==== LISTED RECORDS ====

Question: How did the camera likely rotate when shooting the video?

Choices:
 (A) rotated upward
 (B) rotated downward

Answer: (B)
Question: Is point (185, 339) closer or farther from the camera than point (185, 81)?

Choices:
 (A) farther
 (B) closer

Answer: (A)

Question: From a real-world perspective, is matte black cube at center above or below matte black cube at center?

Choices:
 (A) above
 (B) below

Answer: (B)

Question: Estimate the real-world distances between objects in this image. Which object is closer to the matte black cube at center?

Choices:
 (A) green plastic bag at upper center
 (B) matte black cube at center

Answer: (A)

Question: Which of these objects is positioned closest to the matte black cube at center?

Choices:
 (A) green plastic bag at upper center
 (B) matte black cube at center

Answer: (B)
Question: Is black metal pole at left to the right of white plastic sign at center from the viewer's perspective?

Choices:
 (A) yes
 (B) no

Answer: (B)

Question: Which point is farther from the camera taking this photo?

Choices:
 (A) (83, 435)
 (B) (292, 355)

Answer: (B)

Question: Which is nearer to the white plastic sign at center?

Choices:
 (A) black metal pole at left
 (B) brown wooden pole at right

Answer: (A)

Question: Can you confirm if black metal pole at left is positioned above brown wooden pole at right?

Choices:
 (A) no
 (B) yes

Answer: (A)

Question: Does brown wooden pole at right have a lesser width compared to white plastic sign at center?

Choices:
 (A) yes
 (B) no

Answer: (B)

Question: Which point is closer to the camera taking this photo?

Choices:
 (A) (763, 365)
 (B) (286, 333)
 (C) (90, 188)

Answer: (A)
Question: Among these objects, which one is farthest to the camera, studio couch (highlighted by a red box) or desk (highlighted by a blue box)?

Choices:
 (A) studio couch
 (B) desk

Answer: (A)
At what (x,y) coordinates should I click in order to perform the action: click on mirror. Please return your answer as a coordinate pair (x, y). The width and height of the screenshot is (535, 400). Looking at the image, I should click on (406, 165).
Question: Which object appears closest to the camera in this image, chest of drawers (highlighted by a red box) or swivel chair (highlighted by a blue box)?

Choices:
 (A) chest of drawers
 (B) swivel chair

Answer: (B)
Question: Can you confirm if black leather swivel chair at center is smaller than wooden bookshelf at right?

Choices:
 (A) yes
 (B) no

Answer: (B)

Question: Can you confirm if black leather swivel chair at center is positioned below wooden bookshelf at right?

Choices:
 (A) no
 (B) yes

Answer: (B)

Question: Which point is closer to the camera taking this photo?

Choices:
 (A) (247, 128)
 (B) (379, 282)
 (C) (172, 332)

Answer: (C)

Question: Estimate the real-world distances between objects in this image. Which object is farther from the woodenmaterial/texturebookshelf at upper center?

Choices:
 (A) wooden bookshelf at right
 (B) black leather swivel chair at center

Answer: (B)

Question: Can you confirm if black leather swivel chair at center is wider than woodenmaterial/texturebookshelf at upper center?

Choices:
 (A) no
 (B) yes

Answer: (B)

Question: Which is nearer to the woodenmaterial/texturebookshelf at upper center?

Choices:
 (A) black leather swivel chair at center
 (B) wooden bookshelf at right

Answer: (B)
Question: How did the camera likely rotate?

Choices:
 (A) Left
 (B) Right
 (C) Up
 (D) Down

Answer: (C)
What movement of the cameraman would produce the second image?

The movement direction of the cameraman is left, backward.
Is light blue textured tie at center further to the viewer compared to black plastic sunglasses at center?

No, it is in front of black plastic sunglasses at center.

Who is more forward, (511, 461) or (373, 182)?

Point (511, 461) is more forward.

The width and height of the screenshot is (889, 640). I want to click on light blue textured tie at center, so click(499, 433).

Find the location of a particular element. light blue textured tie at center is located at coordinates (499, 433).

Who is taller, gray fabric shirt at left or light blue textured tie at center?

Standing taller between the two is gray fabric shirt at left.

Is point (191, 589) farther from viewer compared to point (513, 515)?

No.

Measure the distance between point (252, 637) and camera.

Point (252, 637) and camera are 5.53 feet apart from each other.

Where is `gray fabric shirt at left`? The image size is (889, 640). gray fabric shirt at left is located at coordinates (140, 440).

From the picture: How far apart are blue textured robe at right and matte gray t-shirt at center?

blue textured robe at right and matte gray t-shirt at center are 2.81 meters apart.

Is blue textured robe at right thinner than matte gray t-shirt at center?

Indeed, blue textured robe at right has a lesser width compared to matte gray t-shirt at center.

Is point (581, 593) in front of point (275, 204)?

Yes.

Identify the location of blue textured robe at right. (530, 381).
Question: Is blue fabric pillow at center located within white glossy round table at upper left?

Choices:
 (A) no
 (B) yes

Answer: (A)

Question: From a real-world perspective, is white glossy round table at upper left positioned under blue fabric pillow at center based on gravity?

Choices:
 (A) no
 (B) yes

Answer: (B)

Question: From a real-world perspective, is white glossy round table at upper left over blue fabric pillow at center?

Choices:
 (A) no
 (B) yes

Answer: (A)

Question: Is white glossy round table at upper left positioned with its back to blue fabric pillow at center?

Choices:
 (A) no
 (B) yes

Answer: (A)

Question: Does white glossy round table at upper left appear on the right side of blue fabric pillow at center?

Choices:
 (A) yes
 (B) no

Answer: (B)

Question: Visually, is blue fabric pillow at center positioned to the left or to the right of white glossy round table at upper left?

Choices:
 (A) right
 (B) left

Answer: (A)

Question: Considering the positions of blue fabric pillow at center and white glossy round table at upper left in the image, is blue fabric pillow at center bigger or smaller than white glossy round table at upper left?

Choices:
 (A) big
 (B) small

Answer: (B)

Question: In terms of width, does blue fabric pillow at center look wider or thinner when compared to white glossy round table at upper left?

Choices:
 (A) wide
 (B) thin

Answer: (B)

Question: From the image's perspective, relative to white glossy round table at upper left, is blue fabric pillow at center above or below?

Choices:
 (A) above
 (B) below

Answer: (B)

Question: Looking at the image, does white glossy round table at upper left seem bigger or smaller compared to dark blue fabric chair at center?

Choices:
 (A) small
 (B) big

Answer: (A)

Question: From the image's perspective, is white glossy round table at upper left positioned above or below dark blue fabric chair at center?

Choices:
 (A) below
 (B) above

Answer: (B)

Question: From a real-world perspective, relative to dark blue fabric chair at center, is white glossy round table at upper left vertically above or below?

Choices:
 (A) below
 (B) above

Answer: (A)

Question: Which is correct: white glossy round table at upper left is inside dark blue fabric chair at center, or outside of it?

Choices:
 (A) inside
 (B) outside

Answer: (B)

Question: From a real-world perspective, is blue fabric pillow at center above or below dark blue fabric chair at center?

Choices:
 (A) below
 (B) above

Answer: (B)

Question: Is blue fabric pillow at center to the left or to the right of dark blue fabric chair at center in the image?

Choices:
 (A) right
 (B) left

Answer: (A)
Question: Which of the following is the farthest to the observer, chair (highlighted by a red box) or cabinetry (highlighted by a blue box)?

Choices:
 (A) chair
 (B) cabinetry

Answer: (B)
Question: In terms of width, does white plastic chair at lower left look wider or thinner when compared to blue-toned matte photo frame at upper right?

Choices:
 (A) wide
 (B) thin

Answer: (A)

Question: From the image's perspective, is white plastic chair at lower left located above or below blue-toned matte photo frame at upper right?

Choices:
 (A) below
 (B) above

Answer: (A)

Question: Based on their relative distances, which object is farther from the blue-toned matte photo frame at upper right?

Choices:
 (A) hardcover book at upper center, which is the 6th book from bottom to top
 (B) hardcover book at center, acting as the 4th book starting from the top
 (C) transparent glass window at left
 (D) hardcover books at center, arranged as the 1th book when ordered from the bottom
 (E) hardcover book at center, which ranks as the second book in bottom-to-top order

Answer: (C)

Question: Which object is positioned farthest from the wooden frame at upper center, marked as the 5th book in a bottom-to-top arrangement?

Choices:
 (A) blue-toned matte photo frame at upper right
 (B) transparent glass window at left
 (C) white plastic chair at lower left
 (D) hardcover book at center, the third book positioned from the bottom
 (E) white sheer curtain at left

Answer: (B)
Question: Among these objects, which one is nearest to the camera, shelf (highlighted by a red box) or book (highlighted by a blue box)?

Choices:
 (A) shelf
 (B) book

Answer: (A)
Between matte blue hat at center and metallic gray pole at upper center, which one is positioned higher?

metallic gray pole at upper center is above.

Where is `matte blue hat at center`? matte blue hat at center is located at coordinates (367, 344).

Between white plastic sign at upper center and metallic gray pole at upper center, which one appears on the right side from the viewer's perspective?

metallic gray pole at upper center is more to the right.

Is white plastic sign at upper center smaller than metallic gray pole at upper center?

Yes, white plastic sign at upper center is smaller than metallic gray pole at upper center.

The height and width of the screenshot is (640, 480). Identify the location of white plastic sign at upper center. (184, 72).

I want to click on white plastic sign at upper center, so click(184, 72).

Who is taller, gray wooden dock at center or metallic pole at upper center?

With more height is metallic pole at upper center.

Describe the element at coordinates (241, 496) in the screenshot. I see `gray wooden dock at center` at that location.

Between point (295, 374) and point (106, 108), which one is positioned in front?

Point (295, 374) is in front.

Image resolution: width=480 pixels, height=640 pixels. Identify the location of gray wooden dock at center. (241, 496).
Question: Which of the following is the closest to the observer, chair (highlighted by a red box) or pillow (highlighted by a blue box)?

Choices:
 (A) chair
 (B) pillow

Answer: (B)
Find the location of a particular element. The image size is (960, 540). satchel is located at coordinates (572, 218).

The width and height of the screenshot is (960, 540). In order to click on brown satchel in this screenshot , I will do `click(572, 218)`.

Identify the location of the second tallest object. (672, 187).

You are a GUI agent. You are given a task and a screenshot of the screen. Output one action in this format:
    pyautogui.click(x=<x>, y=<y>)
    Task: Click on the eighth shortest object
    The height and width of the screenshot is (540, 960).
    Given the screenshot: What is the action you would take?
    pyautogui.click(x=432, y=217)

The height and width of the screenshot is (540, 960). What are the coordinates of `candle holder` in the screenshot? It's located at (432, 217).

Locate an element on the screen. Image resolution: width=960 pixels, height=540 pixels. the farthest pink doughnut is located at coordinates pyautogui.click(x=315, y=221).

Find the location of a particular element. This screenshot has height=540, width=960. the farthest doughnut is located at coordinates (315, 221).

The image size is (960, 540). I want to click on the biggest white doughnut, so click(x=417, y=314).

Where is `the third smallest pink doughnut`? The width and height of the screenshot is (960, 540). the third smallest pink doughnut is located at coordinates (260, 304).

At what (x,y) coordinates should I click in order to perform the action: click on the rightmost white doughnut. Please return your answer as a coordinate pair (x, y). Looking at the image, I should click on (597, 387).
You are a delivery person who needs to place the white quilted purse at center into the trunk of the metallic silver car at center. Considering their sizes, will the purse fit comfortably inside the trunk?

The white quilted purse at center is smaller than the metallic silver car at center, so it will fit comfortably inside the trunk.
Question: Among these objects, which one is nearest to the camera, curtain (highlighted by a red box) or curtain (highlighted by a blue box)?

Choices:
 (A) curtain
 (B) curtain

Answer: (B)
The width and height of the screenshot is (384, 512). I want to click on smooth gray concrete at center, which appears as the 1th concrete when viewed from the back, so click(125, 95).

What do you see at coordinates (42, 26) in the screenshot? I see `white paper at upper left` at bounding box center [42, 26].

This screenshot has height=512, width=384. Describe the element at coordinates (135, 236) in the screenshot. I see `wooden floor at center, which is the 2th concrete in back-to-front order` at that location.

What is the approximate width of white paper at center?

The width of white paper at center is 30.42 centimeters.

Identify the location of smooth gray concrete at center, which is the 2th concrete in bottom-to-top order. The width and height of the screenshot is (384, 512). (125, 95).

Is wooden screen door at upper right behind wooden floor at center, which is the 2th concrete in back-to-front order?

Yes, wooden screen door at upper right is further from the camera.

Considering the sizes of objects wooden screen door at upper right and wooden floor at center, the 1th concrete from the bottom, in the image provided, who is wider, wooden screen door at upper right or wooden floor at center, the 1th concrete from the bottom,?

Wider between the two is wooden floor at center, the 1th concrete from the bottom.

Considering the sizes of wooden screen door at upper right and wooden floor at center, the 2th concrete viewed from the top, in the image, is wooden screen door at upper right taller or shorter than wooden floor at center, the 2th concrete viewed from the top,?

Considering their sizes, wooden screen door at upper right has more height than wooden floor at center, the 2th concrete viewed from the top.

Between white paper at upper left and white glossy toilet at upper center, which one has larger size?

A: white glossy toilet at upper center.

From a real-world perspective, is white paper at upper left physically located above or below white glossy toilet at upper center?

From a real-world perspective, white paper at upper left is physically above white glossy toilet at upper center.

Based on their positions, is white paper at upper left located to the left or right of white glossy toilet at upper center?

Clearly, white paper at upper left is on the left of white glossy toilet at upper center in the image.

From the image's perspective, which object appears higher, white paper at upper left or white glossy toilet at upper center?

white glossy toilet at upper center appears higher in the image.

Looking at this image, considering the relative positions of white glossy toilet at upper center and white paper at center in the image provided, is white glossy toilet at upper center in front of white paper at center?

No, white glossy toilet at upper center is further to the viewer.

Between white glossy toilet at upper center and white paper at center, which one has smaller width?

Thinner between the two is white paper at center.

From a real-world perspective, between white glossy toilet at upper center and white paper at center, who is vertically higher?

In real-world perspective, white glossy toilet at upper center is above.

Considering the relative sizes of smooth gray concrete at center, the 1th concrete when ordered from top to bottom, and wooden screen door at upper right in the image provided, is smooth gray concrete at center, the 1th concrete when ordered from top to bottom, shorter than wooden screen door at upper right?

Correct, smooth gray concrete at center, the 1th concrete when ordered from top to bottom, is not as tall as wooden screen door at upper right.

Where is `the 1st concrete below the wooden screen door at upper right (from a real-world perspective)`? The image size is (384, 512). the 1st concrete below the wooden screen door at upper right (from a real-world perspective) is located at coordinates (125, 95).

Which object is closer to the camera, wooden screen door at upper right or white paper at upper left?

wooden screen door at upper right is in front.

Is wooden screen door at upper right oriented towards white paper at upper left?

====

*EXERCISE*:
Copy out the entries word for word, starting at the line containing "I want to click on white" and running through the line containing "Point (295, 374) is in front.".

*FULL RESPONSE*:
I want to click on white plastic sign at upper center, so click(184, 72).

Who is taller, gray wooden dock at center or metallic pole at upper center?

With more height is metallic pole at upper center.

Describe the element at coordinates (241, 496) in the screenshot. I see `gray wooden dock at center` at that location.

Between point (295, 374) and point (106, 108), which one is positioned in front?

Point (295, 374) is in front.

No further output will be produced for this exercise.